### [DATA FOR REVIEW]
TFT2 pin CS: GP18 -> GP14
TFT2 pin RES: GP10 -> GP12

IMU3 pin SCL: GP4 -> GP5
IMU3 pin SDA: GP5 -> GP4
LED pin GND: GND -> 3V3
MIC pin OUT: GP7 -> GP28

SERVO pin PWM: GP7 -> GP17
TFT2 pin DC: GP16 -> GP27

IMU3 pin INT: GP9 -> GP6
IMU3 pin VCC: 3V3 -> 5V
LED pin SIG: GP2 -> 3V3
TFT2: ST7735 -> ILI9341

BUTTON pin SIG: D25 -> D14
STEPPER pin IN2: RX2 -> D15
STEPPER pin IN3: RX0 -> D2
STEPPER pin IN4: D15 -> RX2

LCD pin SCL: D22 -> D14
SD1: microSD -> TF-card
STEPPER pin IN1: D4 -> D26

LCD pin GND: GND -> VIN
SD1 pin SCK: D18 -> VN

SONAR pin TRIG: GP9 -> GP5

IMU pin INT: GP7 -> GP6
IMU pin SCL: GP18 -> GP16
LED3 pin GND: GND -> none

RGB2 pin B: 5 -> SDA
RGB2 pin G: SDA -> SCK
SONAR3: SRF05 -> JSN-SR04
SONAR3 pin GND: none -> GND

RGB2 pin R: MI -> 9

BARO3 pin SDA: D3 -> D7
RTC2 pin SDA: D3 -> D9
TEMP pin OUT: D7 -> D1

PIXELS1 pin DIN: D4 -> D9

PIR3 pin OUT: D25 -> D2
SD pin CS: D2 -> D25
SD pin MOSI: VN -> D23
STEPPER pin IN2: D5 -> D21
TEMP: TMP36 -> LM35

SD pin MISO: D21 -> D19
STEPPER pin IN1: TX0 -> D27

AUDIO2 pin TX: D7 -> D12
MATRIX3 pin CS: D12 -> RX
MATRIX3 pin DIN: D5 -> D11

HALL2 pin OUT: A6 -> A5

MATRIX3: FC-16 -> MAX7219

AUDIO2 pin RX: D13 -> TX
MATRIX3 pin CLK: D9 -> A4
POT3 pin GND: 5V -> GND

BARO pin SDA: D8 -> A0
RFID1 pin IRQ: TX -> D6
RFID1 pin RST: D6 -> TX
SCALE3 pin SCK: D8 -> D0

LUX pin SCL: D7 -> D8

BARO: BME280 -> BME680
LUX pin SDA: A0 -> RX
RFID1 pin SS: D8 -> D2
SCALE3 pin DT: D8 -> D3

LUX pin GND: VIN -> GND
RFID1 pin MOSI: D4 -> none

### [EXERCISE DESCRIPTION]
Exactly the lines from the one containing "RGB2 pin G: SDA -> SCK" through the end of the records should be reproduced, and no others.

### [TASK SOLUTION]
RGB2 pin G: SDA -> SCK
SONAR3: SRF05 -> JSN-SR04
SONAR3 pin GND: none -> GND

RGB2 pin R: MI -> 9

BARO3 pin SDA: D3 -> D7
RTC2 pin SDA: D3 -> D9
TEMP pin OUT: D7 -> D1

PIXELS1 pin DIN: D4 -> D9

PIR3 pin OUT: D25 -> D2
SD pin CS: D2 -> D25
SD pin MOSI: VN -> D23
STEPPER pin IN2: D5 -> D21
TEMP: TMP36 -> LM35

SD pin MISO: D21 -> D19
STEPPER pin IN1: TX0 -> D27

AUDIO2 pin TX: D7 -> D12
MATRIX3 pin CS: D12 -> RX
MATRIX3 pin DIN: D5 -> D11

HALL2 pin OUT: A6 -> A5

MATRIX3: FC-16 -> MAX7219

AUDIO2 pin RX: D13 -> TX
MATRIX3 pin CLK: D9 -> A4
POT3 pin GND: 5V -> GND

BARO pin SDA: D8 -> A0
RFID1 pin IRQ: TX -> D6
RFID1 pin RST: D6 -> TX
SCALE3 pin SCK: D8 -> D0

LUX pin SCL: D7 -> D8

BARO: BME280 -> BME680
LUX pin SDA: A0 -> RX
RFID1 pin SS: D8 -> D2
SCALE3 pin DT: D8 -> D3

LUX pin GND: VIN -> GND
RFID1 pin MOSI: D4 -> none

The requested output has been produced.